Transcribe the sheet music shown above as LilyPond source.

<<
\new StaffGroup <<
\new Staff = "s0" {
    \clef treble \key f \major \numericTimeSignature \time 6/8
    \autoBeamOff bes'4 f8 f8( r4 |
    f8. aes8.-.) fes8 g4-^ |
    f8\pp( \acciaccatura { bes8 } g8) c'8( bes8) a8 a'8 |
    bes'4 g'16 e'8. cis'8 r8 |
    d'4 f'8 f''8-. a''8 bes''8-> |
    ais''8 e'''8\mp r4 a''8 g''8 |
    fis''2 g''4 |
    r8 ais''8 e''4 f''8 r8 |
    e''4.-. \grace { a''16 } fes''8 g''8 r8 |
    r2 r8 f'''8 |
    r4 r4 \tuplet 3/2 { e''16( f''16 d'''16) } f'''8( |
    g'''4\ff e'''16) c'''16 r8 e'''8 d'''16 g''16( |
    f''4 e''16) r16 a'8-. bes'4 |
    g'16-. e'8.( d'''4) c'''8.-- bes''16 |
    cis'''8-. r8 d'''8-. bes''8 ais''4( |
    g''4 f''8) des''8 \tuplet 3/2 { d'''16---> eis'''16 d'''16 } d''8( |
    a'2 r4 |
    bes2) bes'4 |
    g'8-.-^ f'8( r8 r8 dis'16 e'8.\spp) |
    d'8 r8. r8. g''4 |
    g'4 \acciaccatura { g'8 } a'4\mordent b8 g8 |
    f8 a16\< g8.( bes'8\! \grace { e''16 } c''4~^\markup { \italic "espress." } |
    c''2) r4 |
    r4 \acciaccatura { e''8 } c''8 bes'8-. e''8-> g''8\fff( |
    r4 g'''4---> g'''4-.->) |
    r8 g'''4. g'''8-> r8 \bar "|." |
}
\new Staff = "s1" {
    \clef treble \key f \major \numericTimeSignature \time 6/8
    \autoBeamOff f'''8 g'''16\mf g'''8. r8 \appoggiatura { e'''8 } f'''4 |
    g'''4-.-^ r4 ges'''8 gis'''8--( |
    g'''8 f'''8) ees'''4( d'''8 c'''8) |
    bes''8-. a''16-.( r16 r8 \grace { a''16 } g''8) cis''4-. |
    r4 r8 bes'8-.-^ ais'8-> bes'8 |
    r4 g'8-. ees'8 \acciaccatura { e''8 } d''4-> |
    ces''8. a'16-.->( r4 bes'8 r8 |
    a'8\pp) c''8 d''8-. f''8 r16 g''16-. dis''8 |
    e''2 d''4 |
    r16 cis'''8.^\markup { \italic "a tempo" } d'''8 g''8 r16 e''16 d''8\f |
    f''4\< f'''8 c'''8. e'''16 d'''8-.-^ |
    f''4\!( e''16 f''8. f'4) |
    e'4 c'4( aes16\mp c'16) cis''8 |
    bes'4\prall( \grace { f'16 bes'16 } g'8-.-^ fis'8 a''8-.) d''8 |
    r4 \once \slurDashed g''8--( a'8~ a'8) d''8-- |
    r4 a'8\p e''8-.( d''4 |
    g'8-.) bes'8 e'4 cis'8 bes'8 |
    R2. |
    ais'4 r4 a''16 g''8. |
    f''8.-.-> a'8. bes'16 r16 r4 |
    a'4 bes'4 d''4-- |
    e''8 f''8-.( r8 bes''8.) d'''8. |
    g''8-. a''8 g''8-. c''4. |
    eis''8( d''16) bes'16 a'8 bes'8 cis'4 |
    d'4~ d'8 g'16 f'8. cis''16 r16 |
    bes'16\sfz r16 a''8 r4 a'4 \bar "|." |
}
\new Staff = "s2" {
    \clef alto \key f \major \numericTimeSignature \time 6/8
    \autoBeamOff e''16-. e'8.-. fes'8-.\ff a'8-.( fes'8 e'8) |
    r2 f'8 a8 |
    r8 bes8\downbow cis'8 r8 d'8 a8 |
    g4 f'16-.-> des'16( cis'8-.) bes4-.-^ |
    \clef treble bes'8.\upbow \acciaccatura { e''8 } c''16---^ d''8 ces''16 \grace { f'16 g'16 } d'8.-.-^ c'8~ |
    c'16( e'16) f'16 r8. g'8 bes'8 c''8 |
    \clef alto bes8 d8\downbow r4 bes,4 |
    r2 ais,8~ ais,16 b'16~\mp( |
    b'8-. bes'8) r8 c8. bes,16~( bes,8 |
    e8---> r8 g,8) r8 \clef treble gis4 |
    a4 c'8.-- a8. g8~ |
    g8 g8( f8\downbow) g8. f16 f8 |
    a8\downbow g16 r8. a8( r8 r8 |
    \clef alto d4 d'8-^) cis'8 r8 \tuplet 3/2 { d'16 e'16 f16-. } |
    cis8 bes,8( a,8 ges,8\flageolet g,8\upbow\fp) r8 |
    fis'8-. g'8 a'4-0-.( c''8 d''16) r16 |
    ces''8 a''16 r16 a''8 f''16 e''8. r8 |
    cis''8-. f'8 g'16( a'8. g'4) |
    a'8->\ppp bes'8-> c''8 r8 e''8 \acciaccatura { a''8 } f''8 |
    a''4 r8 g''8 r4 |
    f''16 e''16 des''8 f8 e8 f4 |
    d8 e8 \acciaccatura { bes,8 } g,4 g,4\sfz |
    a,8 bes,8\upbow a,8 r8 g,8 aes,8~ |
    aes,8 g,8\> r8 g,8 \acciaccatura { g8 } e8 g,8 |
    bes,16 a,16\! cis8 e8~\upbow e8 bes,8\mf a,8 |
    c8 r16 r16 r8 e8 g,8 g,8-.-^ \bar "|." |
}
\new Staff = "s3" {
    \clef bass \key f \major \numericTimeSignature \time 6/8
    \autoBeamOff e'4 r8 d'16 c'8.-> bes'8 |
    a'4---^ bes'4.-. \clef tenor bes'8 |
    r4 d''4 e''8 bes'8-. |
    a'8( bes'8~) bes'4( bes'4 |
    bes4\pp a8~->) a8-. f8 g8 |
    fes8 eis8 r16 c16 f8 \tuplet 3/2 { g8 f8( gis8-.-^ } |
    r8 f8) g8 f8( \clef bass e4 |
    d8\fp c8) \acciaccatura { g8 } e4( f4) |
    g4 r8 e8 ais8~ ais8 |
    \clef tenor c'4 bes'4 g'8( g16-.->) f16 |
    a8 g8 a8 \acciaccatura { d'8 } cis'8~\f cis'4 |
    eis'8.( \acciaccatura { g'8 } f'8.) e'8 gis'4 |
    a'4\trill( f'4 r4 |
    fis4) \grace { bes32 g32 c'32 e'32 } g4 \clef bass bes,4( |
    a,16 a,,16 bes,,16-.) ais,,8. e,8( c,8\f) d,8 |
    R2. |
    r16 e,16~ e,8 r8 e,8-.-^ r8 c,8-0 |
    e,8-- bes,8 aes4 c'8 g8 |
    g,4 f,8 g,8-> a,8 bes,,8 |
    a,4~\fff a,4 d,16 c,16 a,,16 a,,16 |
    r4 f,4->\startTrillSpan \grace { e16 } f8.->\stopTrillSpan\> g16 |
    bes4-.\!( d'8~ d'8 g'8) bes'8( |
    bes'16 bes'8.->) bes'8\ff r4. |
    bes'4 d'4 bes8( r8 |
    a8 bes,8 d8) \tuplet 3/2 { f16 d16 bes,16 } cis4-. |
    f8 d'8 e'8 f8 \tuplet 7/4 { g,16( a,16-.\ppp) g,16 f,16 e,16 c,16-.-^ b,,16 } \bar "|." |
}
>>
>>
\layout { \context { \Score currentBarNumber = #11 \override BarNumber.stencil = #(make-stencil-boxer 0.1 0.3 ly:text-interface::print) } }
=======
• **Task instructions**:
List every line of the listing above that contains the string "bass". Case counts, so match capitals and lowercase exactly.

• **Written response**:
    \clef bass \key f \major \numericTimeSignature \time 6/8
    r8 f8) g8 f8( \clef bass e4 |
    fis4) \grace { bes32 g32 c'32 e'32 } g4 \clef bass bes,4( |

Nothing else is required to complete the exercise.